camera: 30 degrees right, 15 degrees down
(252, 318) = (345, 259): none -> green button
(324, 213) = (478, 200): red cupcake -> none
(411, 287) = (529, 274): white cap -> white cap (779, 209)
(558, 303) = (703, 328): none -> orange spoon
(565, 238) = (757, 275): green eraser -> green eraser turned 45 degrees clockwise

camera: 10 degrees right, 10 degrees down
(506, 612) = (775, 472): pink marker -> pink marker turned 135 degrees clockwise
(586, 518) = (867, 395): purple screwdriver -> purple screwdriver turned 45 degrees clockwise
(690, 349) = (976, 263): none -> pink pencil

...

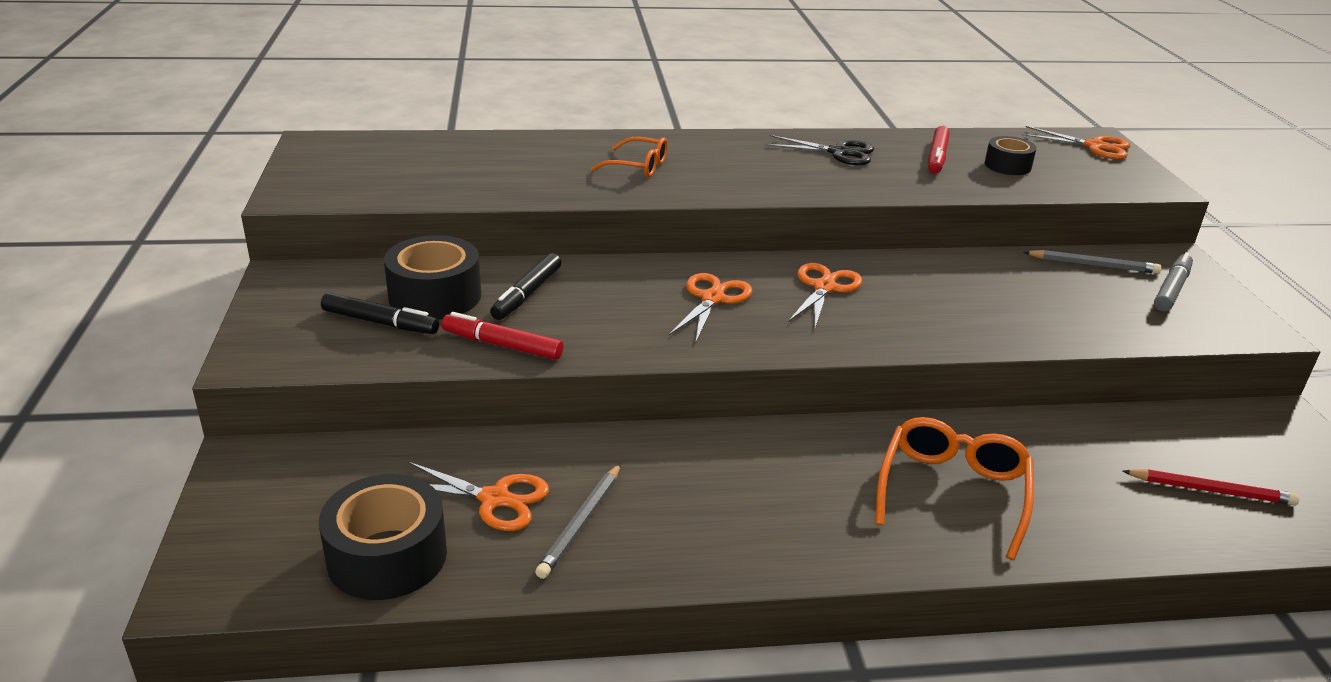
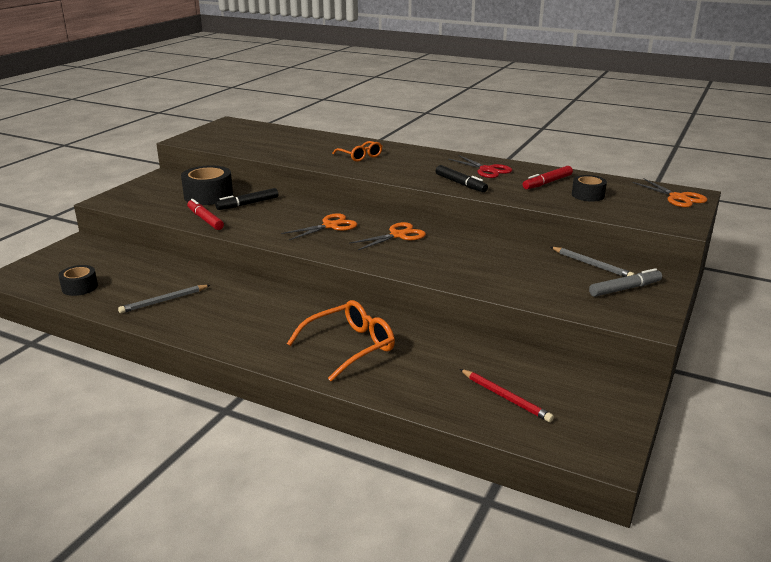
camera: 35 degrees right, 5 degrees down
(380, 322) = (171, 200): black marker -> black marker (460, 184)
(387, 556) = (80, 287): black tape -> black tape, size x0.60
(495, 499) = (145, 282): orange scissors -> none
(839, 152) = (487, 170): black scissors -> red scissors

WORK INSTRUCTIONS — Nothing but the lines above from the one containing "camera: 30 degrees right, 15 degrees down" through the one containing "(690, 349) = (976, 263): none -> pink pencil" should appear in the answer, each repeated exactly.

ANSWER FOR THE TASK —
camera: 30 degrees right, 15 degrees down
(252, 318) = (345, 259): none -> green button
(324, 213) = (478, 200): red cupcake -> none
(411, 287) = (529, 274): white cap -> white cap (779, 209)
(558, 303) = (703, 328): none -> orange spoon
(565, 238) = (757, 275): green eraser -> green eraser turned 45 degrees clockwise

camera: 10 degrees right, 10 degrees down
(506, 612) = (775, 472): pink marker -> pink marker turned 135 degrees clockwise
(586, 518) = (867, 395): purple screwdriver -> purple screwdriver turned 45 degrees clockwise
(690, 349) = (976, 263): none -> pink pencil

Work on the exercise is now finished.